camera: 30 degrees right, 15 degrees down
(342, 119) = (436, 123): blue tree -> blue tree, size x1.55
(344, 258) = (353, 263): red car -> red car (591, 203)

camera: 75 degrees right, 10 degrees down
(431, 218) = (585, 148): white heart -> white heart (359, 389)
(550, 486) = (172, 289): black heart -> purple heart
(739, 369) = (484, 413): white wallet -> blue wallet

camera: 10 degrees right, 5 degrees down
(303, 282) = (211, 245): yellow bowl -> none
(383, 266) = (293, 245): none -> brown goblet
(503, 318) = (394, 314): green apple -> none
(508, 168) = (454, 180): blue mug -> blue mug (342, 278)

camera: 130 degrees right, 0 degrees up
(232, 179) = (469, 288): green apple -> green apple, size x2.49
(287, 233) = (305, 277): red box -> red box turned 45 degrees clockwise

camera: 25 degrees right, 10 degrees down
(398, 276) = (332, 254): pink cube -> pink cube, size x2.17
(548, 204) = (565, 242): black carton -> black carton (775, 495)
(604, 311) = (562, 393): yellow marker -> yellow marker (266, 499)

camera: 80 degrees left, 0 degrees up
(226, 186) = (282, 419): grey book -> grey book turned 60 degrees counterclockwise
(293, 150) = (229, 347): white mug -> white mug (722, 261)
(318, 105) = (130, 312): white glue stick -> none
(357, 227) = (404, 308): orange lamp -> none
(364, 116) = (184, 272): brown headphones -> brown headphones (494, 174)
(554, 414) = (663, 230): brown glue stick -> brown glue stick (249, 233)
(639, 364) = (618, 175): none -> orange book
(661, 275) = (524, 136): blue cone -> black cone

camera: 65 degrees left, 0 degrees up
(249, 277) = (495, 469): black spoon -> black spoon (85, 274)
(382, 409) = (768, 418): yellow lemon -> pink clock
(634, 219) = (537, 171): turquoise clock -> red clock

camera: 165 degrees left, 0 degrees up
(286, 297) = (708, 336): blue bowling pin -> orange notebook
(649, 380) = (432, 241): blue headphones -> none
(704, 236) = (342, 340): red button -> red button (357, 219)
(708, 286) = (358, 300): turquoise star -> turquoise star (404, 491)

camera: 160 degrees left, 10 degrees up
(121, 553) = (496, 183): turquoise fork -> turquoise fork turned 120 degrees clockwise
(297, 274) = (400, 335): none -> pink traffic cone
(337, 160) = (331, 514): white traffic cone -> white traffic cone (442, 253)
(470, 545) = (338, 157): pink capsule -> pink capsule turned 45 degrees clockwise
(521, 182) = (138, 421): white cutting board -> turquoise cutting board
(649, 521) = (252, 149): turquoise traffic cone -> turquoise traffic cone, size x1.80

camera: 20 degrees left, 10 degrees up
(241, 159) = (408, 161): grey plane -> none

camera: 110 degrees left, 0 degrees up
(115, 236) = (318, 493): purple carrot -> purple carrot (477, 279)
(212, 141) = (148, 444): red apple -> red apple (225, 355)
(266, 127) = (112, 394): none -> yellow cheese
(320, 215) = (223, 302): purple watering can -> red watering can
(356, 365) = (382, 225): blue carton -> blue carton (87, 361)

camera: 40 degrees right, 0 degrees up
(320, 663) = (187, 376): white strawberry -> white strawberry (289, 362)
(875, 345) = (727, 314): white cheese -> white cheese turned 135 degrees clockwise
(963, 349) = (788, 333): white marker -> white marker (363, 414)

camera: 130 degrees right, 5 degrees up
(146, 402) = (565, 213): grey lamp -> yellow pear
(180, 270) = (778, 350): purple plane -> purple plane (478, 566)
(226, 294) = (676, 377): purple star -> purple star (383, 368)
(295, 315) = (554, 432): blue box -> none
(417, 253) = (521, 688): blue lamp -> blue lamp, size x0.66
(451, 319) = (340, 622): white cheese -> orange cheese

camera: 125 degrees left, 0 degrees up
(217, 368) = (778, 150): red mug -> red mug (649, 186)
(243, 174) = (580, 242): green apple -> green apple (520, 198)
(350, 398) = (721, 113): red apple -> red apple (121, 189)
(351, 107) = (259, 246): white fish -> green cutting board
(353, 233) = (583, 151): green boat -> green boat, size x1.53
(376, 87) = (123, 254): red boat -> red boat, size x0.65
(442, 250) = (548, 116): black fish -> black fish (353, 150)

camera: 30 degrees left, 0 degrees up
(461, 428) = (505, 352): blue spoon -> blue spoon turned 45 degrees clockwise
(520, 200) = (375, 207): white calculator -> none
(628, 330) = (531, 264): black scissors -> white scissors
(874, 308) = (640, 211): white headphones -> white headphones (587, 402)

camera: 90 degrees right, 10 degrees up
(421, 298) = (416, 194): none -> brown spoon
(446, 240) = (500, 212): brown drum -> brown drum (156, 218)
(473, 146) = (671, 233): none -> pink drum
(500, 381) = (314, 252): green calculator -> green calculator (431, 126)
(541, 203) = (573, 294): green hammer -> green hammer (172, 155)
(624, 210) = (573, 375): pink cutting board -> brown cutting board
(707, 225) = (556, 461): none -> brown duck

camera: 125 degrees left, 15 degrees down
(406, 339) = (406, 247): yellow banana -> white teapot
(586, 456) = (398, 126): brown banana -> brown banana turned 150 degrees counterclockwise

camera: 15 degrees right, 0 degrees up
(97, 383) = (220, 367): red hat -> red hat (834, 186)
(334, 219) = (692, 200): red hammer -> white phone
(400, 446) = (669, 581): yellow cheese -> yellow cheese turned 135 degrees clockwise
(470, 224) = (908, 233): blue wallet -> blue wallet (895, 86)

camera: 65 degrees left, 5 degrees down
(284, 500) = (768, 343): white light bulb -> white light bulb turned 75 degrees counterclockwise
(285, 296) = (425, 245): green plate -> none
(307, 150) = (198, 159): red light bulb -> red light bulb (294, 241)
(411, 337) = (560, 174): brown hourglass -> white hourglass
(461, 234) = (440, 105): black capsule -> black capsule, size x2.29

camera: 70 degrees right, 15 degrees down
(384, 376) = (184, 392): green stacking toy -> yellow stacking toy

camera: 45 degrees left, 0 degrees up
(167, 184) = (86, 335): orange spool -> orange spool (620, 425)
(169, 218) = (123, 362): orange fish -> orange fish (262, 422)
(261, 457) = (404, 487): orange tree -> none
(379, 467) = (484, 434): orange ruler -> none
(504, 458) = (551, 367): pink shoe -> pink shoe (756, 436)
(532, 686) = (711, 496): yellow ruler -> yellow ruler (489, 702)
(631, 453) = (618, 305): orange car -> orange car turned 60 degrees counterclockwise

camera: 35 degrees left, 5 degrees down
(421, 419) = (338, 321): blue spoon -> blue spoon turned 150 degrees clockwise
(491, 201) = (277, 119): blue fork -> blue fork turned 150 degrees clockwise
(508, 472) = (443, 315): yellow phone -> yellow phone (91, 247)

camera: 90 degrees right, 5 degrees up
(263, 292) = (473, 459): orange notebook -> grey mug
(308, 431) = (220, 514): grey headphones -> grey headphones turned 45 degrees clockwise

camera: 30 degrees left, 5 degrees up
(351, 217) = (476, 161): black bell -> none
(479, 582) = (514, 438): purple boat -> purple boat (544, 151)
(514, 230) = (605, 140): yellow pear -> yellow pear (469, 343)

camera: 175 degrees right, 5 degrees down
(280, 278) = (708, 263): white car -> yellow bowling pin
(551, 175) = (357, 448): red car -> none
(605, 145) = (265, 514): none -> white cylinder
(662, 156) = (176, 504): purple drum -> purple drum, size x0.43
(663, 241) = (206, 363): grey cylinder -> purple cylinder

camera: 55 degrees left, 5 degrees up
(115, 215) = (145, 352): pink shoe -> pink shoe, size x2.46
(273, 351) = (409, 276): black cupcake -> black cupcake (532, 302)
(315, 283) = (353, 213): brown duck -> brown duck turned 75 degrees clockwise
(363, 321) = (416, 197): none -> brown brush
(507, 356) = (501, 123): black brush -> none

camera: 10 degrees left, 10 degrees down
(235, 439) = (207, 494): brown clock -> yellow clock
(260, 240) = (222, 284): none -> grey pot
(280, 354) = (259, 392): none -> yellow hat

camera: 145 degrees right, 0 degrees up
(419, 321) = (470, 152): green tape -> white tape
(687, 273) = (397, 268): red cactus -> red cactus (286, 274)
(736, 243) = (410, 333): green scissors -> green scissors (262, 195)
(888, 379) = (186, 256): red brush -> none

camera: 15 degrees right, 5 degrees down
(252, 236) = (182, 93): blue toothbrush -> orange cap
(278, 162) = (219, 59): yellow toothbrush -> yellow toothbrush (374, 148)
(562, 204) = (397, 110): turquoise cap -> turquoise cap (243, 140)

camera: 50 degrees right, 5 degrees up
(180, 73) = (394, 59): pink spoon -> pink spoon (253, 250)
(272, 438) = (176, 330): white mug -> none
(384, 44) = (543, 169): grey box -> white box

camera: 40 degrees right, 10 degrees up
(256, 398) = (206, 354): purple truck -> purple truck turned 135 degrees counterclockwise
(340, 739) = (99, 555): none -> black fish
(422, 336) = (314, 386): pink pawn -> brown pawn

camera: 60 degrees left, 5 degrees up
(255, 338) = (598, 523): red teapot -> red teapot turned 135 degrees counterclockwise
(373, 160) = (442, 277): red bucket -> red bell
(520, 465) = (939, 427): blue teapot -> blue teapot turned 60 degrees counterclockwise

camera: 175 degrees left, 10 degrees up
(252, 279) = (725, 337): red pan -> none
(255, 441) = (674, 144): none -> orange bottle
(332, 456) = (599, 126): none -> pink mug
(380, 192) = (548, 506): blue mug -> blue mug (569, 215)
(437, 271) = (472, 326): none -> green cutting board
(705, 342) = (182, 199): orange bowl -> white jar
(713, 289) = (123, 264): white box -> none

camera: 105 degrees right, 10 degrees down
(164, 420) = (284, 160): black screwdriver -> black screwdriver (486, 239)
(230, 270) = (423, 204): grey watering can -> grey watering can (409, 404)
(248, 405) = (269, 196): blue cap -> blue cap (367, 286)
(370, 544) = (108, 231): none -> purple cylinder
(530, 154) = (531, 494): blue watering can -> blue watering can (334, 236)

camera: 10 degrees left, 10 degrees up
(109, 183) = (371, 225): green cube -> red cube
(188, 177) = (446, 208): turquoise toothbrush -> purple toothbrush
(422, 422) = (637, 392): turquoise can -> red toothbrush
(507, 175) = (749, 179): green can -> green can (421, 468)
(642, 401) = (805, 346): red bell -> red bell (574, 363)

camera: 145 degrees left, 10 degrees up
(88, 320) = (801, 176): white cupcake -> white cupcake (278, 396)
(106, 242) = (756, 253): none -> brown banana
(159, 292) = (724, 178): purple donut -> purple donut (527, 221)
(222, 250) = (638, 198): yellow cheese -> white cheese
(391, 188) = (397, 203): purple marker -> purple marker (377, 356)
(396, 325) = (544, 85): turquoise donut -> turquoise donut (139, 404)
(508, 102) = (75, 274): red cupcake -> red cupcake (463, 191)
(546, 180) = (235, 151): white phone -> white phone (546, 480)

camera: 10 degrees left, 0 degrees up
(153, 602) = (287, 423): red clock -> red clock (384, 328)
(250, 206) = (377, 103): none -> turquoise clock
┄┄┄┄┄┄
### The task
Once the line containing "(303, 282) = (211, 245): yellow bowl -> none" has been retyped, stop. Begin at the first line of the material and reproduce every line up to it exactly.

### Answer space
camera: 30 degrees right, 15 degrees down
(342, 119) = (436, 123): blue tree -> blue tree, size x1.55
(344, 258) = (353, 263): red car -> red car (591, 203)

camera: 75 degrees right, 10 degrees down
(431, 218) = (585, 148): white heart -> white heart (359, 389)
(550, 486) = (172, 289): black heart -> purple heart
(739, 369) = (484, 413): white wallet -> blue wallet

camera: 10 degrees right, 5 degrees down
(303, 282) = (211, 245): yellow bowl -> none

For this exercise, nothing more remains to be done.